(Spatial reasoning data)
──────────────────────────────

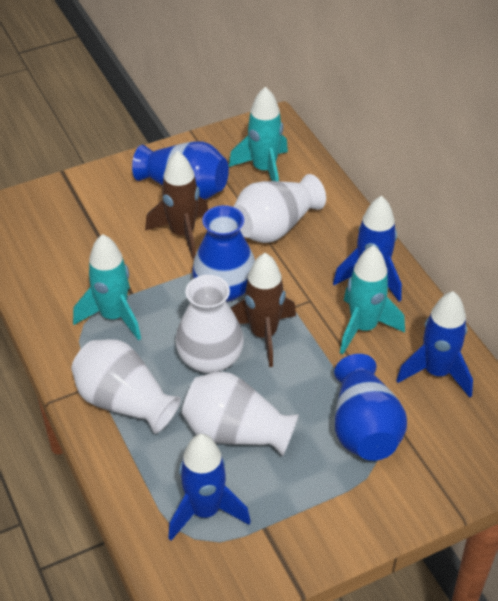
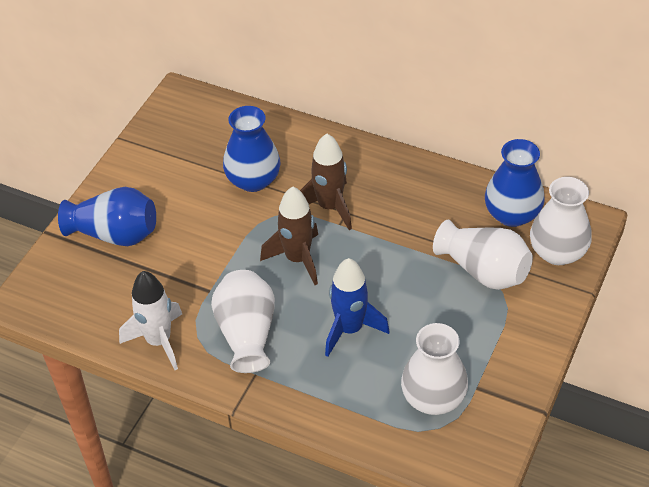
blue rocket: 3 -> 1
turquoise rocket: 3 -> 0
white rocket: 0 -> 1

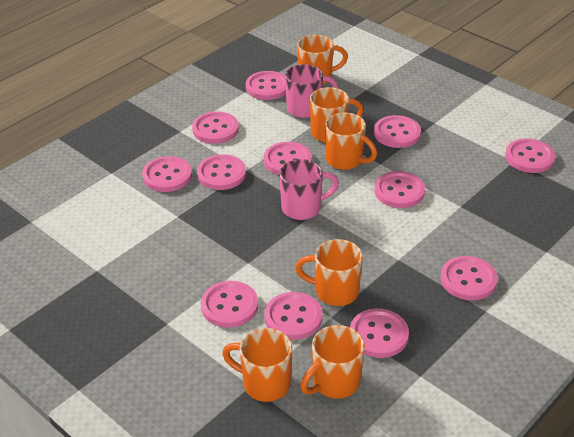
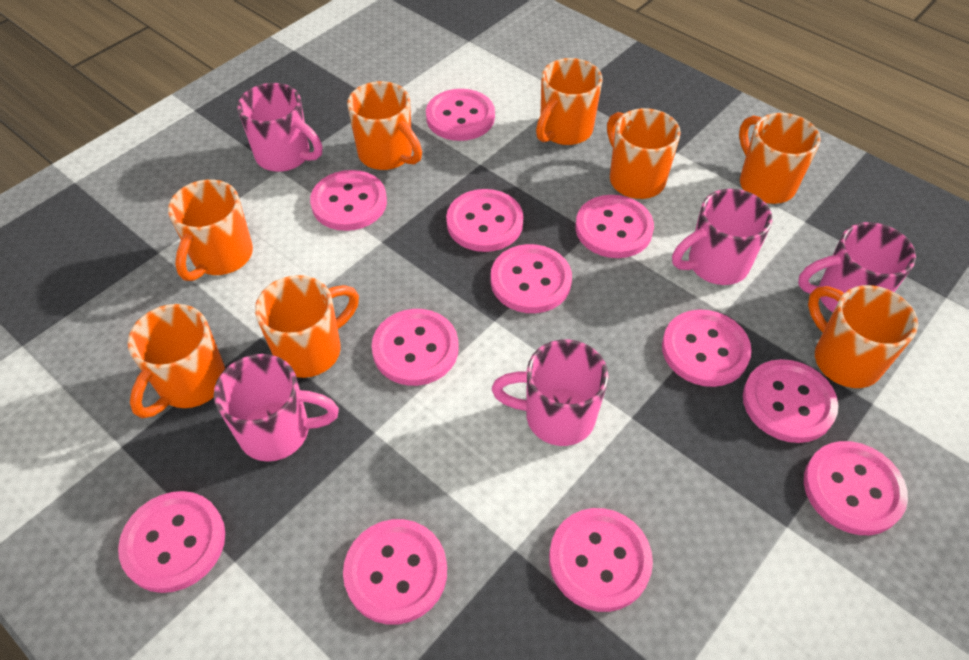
orange mug: 6 -> 8
pink mug: 2 -> 5

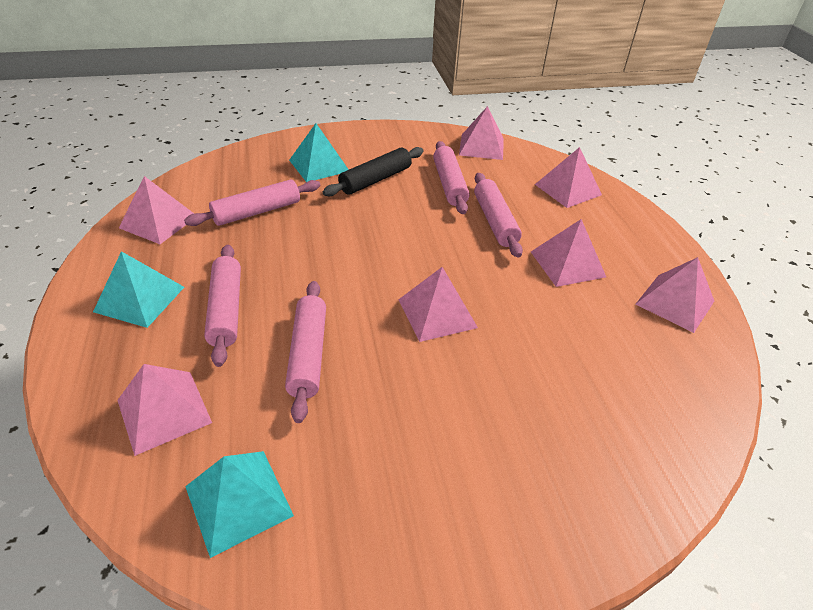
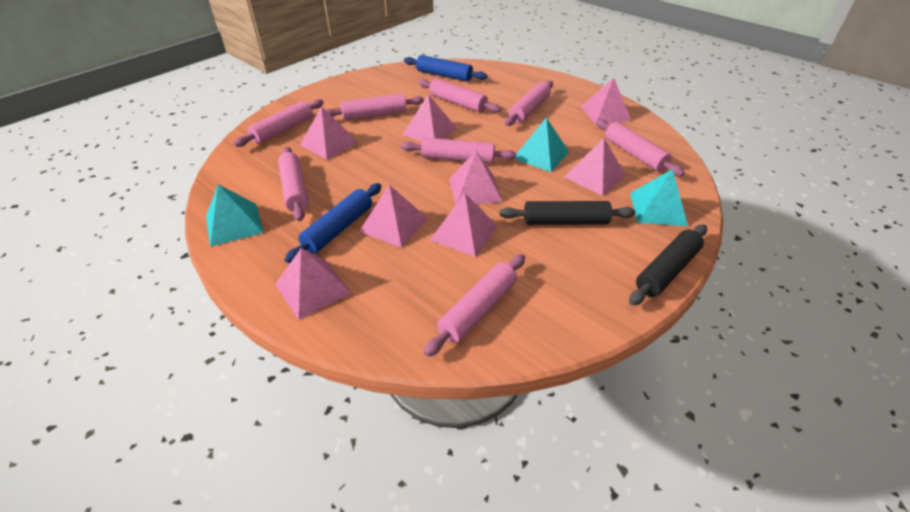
black rolling pin: 1 -> 2
blue rolling pin: 0 -> 2
pink pyramid: 7 -> 8
pink rolling pin: 5 -> 8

──────────────────────────────

If any image appears in the entries, omit it and return the rest verbatim.

* **Answer section**
blue rocket: 3 -> 1
turquoise rocket: 3 -> 0
white rocket: 0 -> 1

orange mug: 6 -> 8
pink mug: 2 -> 5

black rolling pin: 1 -> 2
blue rolling pin: 0 -> 2
pink pyramid: 7 -> 8
pink rolling pin: 5 -> 8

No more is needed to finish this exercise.